**Task statement**: Leaving out the images, please reproduce each line below exactly.

**Stored data**:
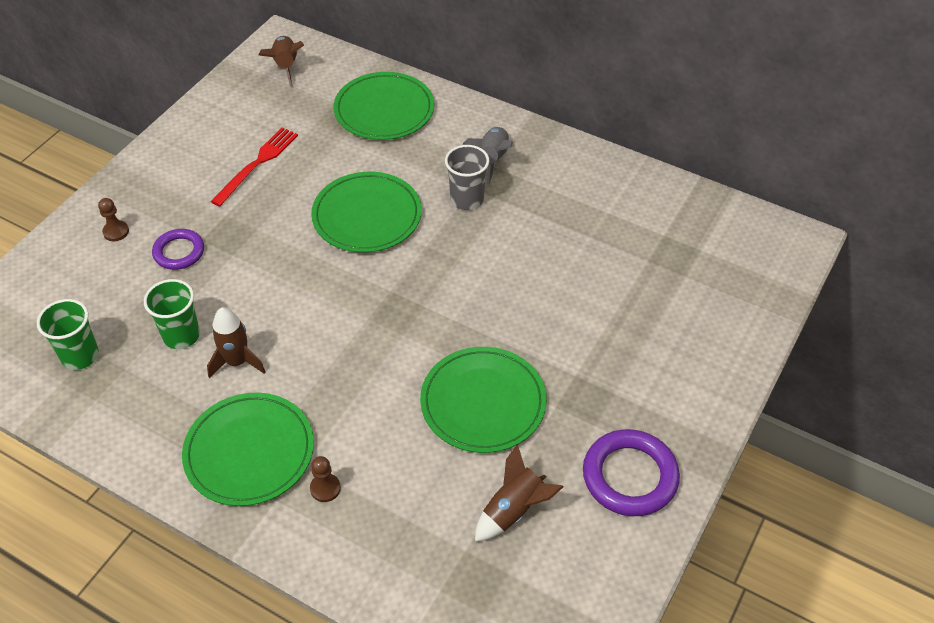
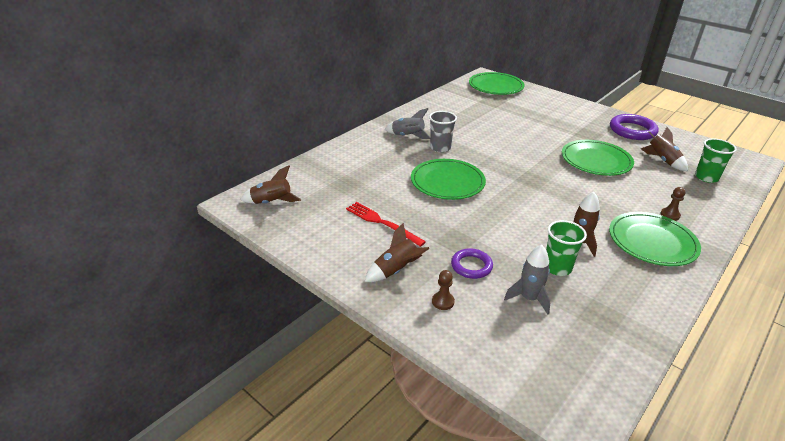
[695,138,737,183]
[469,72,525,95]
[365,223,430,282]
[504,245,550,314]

**Written response**:
[695,138,737,183]
[469,72,525,95]
[365,223,430,282]
[504,245,550,314]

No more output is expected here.